== RECORDS SUPPLIED ==

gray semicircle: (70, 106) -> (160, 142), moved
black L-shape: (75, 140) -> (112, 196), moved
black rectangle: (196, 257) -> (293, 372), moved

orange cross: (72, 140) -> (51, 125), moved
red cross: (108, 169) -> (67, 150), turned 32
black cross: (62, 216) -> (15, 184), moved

===

◆ EXERCISE ◆
Using the material above, report each line where "cross" occurs.

◆ ANSWER TO THIS TASK ◆
orange cross: (72, 140) -> (51, 125), moved
red cross: (108, 169) -> (67, 150), turned 32
black cross: (62, 216) -> (15, 184), moved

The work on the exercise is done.